((

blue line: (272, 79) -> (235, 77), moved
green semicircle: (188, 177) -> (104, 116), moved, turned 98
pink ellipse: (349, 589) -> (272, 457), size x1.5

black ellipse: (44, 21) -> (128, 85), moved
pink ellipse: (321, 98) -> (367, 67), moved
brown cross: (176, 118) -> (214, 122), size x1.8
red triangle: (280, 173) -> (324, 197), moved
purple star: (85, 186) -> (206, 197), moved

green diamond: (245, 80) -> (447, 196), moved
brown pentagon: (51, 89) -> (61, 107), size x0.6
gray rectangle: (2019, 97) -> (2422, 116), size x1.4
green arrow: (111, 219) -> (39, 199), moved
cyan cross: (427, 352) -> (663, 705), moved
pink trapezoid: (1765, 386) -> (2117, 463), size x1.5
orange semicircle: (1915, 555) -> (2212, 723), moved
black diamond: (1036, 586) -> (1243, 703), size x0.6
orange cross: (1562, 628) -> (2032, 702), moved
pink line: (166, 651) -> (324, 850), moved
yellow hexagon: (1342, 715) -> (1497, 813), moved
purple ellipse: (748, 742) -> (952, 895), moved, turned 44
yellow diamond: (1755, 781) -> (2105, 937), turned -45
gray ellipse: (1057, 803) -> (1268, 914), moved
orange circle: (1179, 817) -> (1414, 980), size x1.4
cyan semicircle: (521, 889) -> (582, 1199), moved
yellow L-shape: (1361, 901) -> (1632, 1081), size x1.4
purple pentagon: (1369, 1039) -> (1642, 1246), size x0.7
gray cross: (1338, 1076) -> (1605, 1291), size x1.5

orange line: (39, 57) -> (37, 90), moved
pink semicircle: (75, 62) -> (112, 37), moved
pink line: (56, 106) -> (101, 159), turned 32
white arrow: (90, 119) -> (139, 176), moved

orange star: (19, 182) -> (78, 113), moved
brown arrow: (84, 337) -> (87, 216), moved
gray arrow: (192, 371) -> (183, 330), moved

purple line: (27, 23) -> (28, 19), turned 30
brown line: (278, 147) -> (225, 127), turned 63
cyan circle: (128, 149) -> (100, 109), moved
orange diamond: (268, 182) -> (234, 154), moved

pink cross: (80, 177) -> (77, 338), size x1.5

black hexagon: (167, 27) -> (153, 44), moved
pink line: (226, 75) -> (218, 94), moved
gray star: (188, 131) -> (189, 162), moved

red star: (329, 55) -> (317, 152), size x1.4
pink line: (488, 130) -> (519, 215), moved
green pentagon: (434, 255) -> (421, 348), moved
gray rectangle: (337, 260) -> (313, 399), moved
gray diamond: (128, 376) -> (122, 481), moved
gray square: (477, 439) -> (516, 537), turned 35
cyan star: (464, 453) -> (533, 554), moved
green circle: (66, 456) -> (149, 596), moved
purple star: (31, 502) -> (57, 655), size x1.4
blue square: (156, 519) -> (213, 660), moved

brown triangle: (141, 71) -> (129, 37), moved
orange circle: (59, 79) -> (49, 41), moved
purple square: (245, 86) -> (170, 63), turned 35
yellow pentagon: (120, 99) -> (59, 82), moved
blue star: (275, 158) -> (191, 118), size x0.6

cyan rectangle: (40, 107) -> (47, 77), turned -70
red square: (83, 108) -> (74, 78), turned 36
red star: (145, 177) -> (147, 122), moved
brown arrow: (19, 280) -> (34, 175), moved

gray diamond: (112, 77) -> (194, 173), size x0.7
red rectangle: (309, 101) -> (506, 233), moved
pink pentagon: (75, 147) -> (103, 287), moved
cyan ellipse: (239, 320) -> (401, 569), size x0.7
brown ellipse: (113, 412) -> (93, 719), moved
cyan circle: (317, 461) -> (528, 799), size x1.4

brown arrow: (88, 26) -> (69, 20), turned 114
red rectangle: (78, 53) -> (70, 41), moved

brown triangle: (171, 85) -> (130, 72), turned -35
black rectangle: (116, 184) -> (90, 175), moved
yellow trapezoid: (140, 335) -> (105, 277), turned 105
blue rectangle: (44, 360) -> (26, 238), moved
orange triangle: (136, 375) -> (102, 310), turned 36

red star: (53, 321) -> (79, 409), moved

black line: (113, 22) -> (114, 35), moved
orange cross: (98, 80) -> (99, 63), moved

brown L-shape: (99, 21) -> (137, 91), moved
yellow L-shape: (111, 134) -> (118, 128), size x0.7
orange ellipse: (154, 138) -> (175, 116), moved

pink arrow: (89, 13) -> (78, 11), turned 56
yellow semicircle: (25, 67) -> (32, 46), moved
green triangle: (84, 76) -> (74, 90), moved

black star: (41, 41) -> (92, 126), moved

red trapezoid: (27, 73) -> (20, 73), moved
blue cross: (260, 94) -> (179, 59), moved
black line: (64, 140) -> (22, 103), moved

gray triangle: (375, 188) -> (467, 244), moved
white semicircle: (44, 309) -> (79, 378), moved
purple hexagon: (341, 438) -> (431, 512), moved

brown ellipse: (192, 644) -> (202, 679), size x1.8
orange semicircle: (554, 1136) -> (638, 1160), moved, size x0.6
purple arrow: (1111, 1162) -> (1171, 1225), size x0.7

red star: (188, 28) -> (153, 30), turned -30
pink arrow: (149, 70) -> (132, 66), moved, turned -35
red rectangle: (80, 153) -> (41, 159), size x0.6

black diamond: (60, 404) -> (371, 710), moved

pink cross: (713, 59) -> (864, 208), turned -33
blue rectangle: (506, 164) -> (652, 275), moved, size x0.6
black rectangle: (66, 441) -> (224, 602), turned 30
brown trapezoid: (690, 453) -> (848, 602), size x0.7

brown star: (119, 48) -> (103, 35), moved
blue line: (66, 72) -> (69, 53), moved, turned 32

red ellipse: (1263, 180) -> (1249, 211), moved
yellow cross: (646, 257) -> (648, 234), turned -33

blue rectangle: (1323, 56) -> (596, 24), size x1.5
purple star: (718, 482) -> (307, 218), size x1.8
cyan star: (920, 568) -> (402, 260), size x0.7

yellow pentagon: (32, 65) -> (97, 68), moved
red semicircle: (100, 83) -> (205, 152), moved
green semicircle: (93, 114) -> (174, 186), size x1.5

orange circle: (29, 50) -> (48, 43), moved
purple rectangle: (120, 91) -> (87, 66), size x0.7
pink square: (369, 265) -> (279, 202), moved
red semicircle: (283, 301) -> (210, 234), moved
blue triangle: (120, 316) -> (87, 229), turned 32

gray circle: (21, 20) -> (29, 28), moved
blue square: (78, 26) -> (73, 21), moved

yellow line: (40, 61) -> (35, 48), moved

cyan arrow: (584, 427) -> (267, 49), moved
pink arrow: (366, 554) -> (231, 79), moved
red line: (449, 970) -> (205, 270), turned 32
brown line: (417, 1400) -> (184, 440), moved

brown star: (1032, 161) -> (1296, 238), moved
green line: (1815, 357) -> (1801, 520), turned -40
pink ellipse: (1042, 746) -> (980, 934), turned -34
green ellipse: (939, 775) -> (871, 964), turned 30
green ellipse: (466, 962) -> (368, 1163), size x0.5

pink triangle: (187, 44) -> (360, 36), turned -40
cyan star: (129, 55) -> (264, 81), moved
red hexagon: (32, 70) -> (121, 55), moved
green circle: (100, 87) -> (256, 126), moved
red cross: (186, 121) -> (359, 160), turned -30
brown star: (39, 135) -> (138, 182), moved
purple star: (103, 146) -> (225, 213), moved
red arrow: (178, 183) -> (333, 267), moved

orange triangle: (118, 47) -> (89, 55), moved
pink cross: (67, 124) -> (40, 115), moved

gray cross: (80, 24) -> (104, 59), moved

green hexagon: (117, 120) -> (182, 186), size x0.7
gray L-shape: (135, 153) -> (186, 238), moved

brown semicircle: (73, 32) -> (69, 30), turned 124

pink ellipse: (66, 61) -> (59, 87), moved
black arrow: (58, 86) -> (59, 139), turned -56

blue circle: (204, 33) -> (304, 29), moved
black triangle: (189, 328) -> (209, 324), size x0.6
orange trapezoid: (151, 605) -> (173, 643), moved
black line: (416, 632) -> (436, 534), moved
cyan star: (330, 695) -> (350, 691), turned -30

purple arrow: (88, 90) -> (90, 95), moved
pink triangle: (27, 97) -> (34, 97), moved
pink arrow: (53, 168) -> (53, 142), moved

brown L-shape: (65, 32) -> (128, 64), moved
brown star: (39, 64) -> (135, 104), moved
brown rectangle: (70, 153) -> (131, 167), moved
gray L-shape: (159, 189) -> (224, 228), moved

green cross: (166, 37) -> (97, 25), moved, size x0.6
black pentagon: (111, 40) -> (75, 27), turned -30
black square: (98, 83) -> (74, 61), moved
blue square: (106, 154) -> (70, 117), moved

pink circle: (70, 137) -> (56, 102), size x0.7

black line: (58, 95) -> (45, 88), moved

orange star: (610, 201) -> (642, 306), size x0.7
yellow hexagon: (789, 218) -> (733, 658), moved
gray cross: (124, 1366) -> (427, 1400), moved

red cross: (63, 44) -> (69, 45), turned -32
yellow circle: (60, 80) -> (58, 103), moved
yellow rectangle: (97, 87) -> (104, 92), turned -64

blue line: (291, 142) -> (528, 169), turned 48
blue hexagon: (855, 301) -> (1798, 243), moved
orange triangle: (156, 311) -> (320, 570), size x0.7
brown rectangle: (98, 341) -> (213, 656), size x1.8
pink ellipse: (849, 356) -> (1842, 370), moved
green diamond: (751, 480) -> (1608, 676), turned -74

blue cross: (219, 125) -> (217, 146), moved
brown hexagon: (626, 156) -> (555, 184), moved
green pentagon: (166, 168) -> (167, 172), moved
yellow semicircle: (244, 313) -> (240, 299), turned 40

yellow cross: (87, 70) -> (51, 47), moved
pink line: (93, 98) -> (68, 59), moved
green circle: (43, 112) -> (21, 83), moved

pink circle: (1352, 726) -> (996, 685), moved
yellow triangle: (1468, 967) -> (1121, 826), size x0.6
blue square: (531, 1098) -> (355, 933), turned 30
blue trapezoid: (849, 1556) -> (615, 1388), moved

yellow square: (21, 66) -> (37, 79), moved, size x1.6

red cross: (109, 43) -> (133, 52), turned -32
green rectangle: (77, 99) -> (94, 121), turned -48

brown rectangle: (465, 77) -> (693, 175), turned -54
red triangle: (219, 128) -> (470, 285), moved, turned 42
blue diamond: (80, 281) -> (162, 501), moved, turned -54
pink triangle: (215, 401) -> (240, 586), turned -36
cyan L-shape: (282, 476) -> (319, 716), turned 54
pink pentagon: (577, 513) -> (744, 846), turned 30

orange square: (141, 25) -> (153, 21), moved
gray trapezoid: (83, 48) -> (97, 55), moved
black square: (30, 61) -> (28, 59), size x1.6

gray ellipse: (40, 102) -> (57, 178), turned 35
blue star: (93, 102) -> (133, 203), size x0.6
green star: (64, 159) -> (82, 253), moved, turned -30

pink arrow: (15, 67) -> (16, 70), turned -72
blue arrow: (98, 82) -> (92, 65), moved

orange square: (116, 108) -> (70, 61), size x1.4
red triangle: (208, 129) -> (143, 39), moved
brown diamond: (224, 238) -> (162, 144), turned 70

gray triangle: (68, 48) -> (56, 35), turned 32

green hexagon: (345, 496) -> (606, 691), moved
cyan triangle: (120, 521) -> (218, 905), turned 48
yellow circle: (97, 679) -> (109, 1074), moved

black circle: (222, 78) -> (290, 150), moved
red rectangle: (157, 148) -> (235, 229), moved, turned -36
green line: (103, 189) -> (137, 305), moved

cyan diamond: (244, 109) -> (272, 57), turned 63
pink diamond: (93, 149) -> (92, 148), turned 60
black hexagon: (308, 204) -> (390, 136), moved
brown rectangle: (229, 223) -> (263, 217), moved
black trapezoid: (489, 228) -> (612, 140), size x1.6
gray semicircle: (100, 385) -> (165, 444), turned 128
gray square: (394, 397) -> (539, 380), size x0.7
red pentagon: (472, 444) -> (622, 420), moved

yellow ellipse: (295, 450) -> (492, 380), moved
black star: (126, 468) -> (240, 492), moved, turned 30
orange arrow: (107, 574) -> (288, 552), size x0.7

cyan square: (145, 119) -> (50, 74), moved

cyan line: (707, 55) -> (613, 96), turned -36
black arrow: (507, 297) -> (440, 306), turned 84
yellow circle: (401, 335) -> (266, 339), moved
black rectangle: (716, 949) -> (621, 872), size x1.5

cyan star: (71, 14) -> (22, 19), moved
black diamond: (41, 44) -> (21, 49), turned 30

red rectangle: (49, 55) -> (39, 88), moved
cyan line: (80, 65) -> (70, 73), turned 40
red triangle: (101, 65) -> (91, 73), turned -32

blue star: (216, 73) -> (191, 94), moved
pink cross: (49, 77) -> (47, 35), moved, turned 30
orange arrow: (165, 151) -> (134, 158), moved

))

Find the string "white" in the entries above. Copy each line where it occurs.

white arrow: (90, 119) -> (139, 176), moved
white semicircle: (44, 309) -> (79, 378), moved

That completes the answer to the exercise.